**Exercise instructions**
Could you reproduce the line where "blue arrow: (196, 471)" occurs and all lines after it in the listing below, through the final one, without changing anything?
· · · ·
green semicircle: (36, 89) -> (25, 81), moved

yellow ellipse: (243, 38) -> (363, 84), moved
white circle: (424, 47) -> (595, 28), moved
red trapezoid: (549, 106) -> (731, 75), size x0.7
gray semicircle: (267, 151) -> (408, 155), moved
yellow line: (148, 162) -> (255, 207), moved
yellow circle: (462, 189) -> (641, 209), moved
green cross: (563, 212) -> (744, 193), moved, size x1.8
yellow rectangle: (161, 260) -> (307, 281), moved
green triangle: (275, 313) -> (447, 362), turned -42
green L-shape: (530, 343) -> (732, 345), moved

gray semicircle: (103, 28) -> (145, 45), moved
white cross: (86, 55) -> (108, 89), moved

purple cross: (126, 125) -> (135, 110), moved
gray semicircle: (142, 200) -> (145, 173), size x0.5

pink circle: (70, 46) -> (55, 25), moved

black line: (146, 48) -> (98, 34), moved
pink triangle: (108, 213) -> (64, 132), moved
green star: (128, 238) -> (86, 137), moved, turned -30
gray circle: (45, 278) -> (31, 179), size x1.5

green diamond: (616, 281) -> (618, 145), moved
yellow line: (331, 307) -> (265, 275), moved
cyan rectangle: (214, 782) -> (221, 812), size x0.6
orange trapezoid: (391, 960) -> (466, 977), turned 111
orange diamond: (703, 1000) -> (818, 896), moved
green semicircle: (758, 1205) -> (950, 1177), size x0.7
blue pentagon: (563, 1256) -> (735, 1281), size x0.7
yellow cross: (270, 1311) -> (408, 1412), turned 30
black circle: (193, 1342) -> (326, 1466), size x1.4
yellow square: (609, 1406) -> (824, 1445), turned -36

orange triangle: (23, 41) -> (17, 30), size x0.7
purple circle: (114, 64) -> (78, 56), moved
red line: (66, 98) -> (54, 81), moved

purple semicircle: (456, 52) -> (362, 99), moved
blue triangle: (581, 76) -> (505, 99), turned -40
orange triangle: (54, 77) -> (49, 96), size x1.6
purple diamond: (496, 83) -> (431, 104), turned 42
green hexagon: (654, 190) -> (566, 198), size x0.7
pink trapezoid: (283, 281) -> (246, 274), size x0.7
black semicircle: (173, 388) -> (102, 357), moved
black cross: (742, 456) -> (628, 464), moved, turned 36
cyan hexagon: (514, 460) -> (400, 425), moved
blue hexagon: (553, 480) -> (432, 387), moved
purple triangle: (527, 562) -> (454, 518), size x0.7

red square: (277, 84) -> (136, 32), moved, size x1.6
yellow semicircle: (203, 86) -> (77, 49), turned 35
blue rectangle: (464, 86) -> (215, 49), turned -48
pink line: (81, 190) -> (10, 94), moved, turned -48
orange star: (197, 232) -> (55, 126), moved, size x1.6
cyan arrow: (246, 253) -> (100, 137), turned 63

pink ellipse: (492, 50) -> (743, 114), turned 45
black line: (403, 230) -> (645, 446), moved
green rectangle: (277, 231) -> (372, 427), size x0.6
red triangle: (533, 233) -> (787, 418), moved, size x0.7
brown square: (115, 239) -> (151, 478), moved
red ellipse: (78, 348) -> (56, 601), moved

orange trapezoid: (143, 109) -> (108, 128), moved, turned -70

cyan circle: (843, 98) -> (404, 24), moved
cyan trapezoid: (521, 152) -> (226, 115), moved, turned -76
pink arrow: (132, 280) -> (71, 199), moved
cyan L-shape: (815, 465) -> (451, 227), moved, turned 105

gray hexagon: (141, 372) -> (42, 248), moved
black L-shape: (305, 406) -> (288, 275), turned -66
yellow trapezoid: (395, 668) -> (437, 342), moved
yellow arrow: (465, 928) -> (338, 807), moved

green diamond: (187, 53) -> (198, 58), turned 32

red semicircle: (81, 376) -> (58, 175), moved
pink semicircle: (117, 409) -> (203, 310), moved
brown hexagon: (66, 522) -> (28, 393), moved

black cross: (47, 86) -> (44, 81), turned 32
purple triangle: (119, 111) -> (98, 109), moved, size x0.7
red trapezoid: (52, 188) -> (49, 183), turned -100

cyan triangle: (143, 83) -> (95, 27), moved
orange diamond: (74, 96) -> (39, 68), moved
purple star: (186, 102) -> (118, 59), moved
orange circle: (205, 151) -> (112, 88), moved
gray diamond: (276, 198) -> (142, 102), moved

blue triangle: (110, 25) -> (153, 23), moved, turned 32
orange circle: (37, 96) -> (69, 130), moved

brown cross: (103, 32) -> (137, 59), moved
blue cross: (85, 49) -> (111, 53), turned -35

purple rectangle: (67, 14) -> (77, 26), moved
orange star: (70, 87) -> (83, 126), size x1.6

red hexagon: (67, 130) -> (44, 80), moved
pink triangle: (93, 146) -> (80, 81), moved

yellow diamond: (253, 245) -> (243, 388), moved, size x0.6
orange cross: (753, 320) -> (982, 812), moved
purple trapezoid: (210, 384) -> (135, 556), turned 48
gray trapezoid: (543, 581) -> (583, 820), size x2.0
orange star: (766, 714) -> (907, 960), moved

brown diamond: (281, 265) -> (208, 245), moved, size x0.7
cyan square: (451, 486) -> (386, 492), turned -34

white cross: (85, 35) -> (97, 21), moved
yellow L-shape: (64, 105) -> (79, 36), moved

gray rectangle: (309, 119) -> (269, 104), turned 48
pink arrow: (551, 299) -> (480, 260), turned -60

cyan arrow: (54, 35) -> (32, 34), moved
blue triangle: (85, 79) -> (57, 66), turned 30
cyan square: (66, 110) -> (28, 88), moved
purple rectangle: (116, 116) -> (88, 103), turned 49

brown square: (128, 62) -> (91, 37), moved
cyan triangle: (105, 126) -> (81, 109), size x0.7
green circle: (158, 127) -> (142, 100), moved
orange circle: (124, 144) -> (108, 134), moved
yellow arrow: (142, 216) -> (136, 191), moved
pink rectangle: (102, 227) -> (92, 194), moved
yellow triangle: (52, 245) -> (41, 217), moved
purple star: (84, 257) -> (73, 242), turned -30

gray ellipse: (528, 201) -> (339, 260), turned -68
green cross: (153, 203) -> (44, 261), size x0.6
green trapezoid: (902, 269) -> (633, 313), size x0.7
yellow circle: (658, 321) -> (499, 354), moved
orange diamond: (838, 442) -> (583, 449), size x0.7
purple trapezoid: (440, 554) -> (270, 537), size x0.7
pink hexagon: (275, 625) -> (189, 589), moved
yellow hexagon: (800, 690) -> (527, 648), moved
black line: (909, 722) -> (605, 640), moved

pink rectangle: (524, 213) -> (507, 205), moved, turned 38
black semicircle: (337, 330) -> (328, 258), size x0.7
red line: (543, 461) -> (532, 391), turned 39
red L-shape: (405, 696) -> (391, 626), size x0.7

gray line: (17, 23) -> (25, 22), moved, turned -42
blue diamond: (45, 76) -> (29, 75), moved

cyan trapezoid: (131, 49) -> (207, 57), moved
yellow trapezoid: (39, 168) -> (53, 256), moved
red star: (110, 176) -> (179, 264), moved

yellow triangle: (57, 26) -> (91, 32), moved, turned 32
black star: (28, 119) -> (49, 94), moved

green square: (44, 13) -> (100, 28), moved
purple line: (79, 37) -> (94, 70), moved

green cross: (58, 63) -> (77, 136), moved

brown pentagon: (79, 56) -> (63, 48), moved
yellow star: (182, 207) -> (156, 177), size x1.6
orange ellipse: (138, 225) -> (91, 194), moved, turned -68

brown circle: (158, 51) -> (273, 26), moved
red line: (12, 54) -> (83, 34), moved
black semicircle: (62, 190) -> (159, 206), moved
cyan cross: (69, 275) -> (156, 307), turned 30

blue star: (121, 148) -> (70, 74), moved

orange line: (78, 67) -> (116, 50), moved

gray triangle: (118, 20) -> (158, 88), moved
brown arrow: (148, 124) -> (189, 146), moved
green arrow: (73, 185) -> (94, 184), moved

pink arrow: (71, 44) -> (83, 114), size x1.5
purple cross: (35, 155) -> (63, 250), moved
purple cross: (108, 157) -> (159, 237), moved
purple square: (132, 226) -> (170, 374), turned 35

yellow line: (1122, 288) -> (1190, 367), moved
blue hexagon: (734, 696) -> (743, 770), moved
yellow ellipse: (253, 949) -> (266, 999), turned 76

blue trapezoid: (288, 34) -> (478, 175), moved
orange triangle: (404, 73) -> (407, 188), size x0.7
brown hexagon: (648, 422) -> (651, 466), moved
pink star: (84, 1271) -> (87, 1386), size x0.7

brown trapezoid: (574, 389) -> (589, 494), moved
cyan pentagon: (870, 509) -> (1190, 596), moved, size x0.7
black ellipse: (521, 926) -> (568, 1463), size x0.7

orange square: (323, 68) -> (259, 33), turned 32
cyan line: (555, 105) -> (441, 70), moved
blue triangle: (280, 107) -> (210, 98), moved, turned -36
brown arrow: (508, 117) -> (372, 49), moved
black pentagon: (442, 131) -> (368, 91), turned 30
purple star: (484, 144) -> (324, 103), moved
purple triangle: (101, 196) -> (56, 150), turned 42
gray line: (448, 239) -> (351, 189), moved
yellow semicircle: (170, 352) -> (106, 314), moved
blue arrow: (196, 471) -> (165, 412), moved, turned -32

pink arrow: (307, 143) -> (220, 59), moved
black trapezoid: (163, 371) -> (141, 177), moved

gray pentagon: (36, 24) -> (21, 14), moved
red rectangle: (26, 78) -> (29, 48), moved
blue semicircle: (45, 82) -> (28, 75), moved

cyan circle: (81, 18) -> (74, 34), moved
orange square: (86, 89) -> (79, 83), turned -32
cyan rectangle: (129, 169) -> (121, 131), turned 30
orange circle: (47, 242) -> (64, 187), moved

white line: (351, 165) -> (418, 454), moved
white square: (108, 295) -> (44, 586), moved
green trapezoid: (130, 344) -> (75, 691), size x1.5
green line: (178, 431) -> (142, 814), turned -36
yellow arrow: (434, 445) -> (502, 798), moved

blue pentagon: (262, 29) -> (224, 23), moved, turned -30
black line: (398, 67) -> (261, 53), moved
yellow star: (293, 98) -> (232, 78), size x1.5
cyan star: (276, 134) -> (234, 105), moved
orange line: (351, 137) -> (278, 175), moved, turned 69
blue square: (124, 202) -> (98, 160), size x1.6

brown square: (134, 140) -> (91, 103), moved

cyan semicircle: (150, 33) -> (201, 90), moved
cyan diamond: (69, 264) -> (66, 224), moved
· · · ·
**Written answer**
blue arrow: (196, 471) -> (165, 412), moved, turned -32

pink arrow: (307, 143) -> (220, 59), moved
black trapezoid: (163, 371) -> (141, 177), moved

gray pentagon: (36, 24) -> (21, 14), moved
red rectangle: (26, 78) -> (29, 48), moved
blue semicircle: (45, 82) -> (28, 75), moved

cyan circle: (81, 18) -> (74, 34), moved
orange square: (86, 89) -> (79, 83), turned -32
cyan rectangle: (129, 169) -> (121, 131), turned 30
orange circle: (47, 242) -> (64, 187), moved

white line: (351, 165) -> (418, 454), moved
white square: (108, 295) -> (44, 586), moved
green trapezoid: (130, 344) -> (75, 691), size x1.5
green line: (178, 431) -> (142, 814), turned -36
yellow arrow: (434, 445) -> (502, 798), moved

blue pentagon: (262, 29) -> (224, 23), moved, turned -30
black line: (398, 67) -> (261, 53), moved
yellow star: (293, 98) -> (232, 78), size x1.5
cyan star: (276, 134) -> (234, 105), moved
orange line: (351, 137) -> (278, 175), moved, turned 69
blue square: (124, 202) -> (98, 160), size x1.6

brown square: (134, 140) -> (91, 103), moved

cyan semicircle: (150, 33) -> (201, 90), moved
cyan diamond: (69, 264) -> (66, 224), moved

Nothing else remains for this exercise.